# Exercise goal:
Verbatim copy, images excluded: write out each record shown below.

━━━ Extracted material ━━━

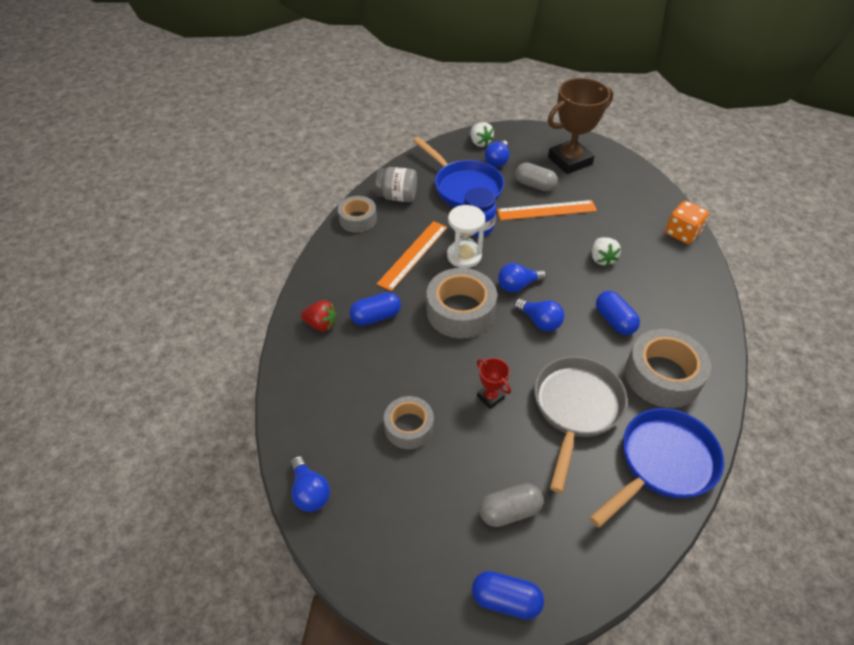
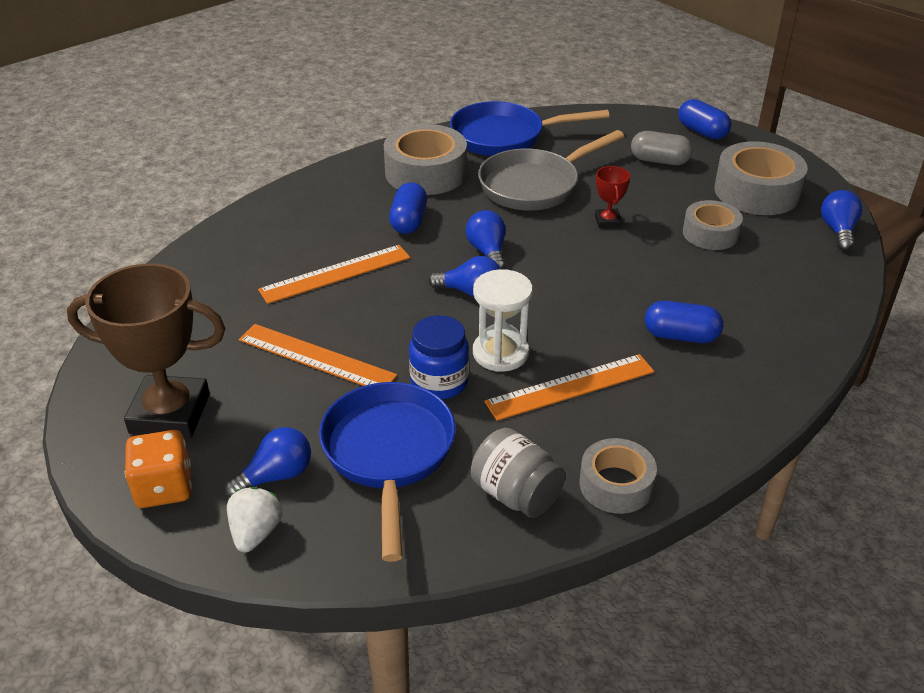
camera: 145 degrees left, 10 degrees down
red strawberry [301,300,337,332] -> none
grey tape [427,268,497,338] -> grey tape moved to [714,141,808,215]
grey capsule [515,162,558,192] -> none
white strawberry [592,237,621,266] -> orange ruler [258,245,410,304]
orange dice [665,201,709,244] -> orange dice moved to [125,430,192,508]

━━━

# Response to the task:
camera: 145 degrees left, 10 degrees down
red strawberry [301,300,337,332] -> none
grey tape [427,268,497,338] -> grey tape moved to [714,141,808,215]
grey capsule [515,162,558,192] -> none
white strawberry [592,237,621,266] -> orange ruler [258,245,410,304]
orange dice [665,201,709,244] -> orange dice moved to [125,430,192,508]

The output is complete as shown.